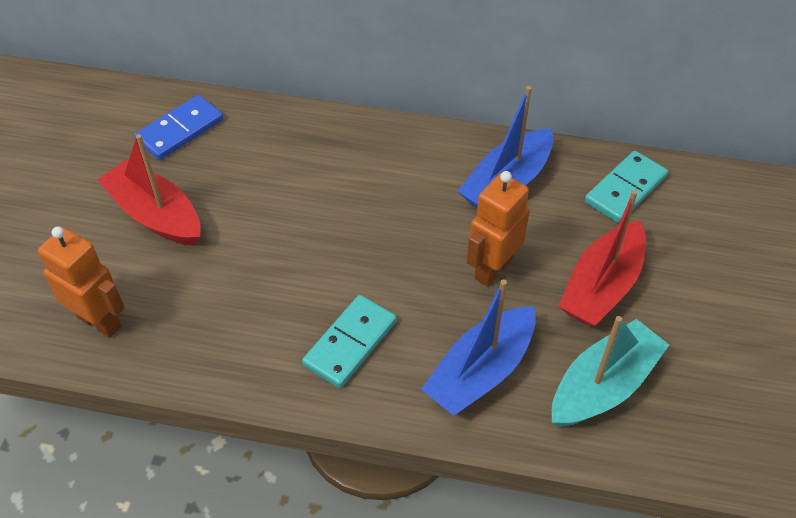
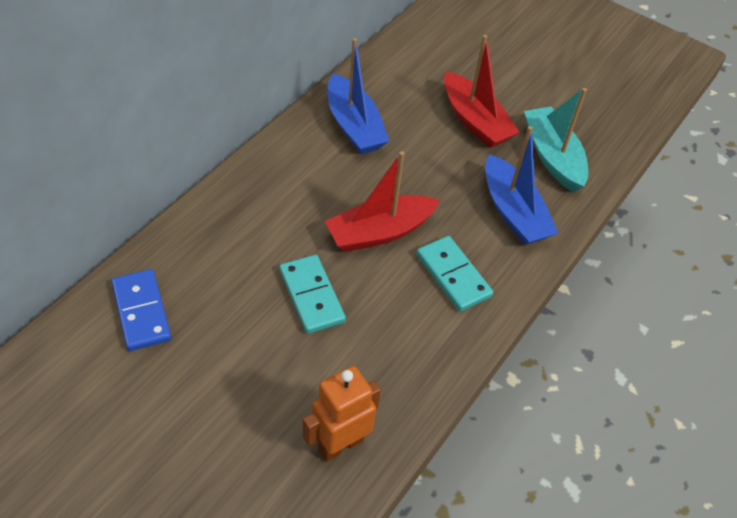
camera: 70 degrees left, 0 degrees up
(156, 215) = (239, 364): red boat -> red boat (380, 232)
(492, 269) = (429, 168): orange robot -> none
(625, 189) = (399, 71): turquoise domino -> turquoise domino (312, 296)

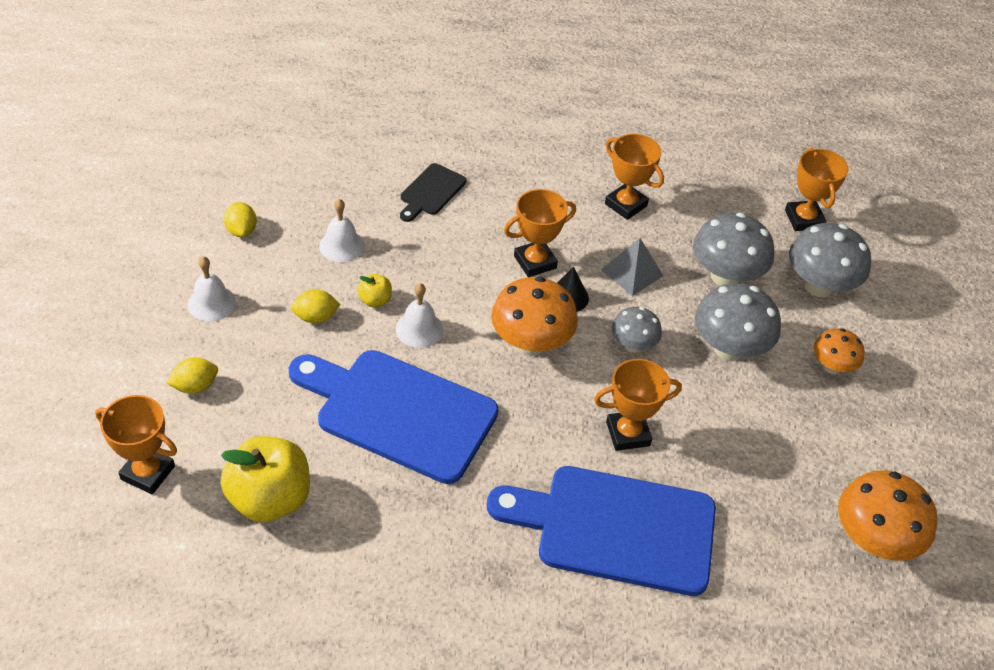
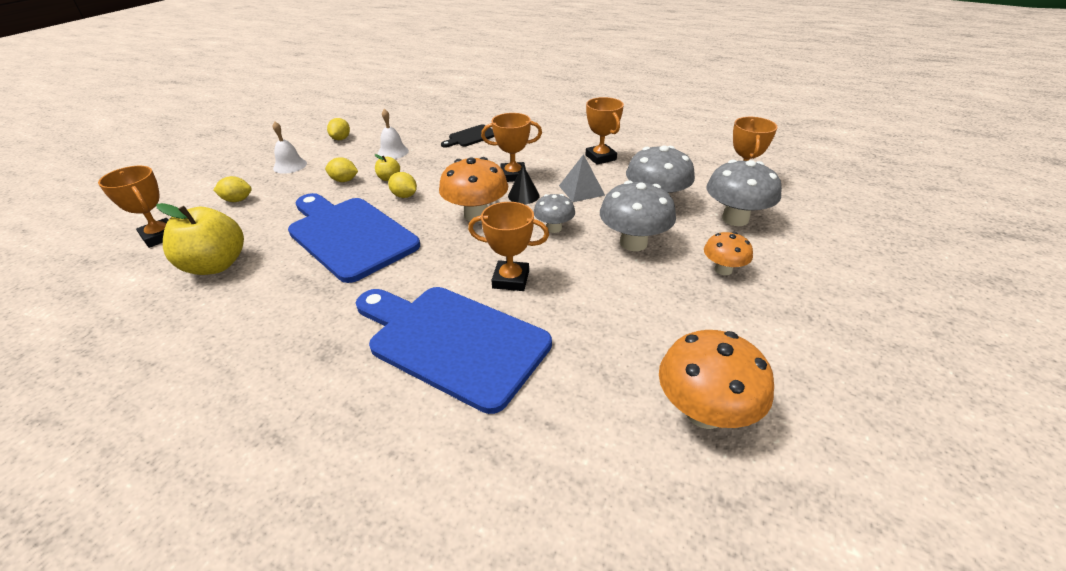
camera: 25 degrees right, 10 degrees down
(419, 329) = (404, 196): white bell -> yellow lemon

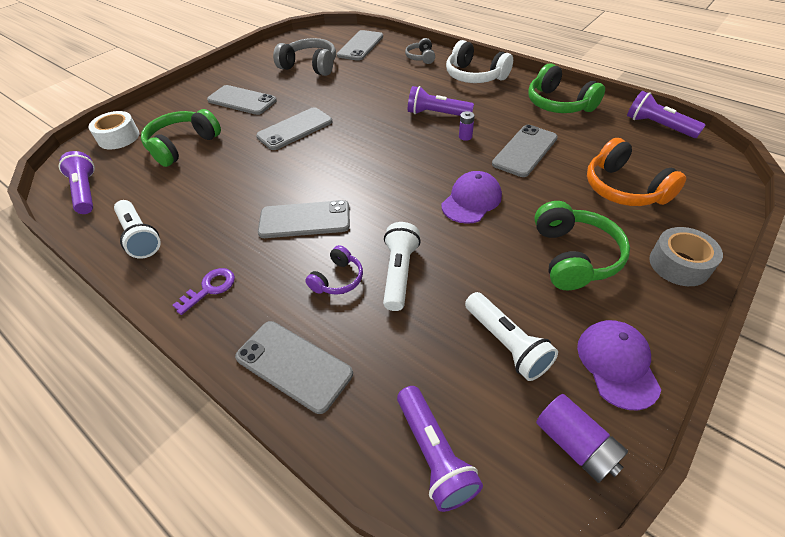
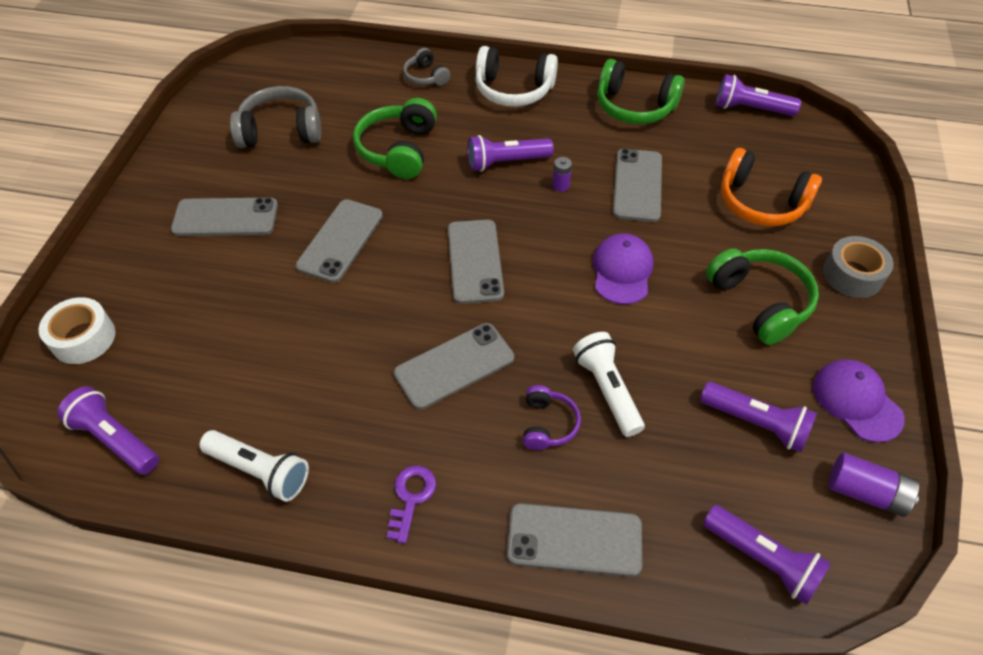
camera: 30 degrees left, 5 degrees up
(182, 145) = (199, 318): green headphones -> green headphones (398, 150)
(360, 46) = (328, 76): grey phone -> grey phone (475, 261)
(506, 344) = (756, 423): white flashlight -> purple flashlight

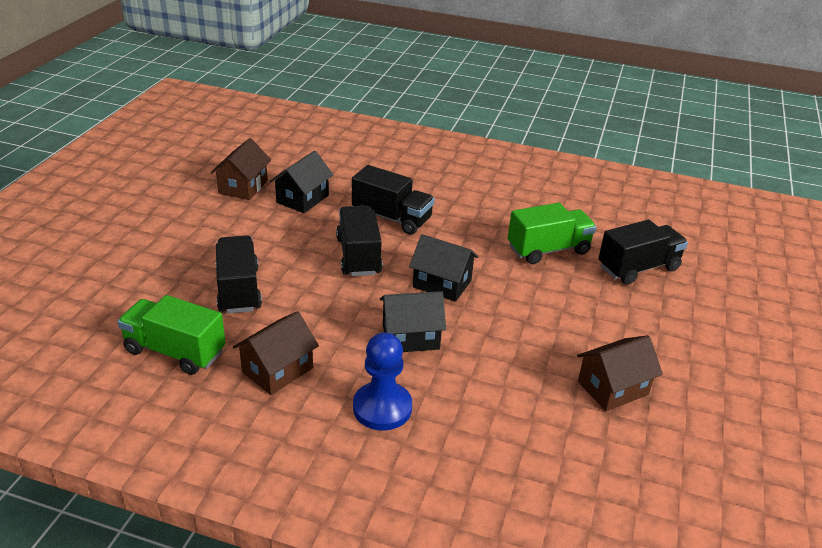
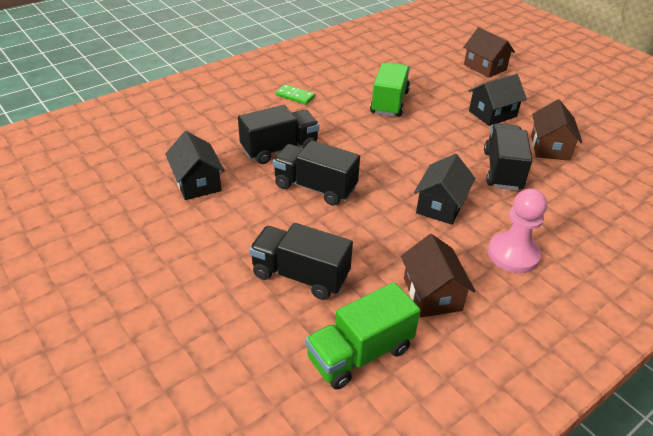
camera: 55 degrees left, 5 degrees up
(243, 187) = (133, 210): brown house -> brown house (485, 67)
(382, 408) = (513, 254): blue pawn -> pink pawn
(442, 284) = (388, 163): black house -> black house (492, 114)
(483, 195) = (295, 96): none -> green domino
(638, 268) = (439, 81): black truck -> black truck (502, 170)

::::

Assignment:
Using the data above, transcribe exactly the lines between those containing "(182, 145) = (199, 318): green" and "camera: 55 degrees left, 5 degrees up", inclusive, and leave every picture behind.

Reply:
(182, 145) = (199, 318): green headphones -> green headphones (398, 150)
(360, 46) = (328, 76): grey phone -> grey phone (475, 261)
(506, 344) = (756, 423): white flashlight -> purple flashlight

camera: 55 degrees left, 5 degrees up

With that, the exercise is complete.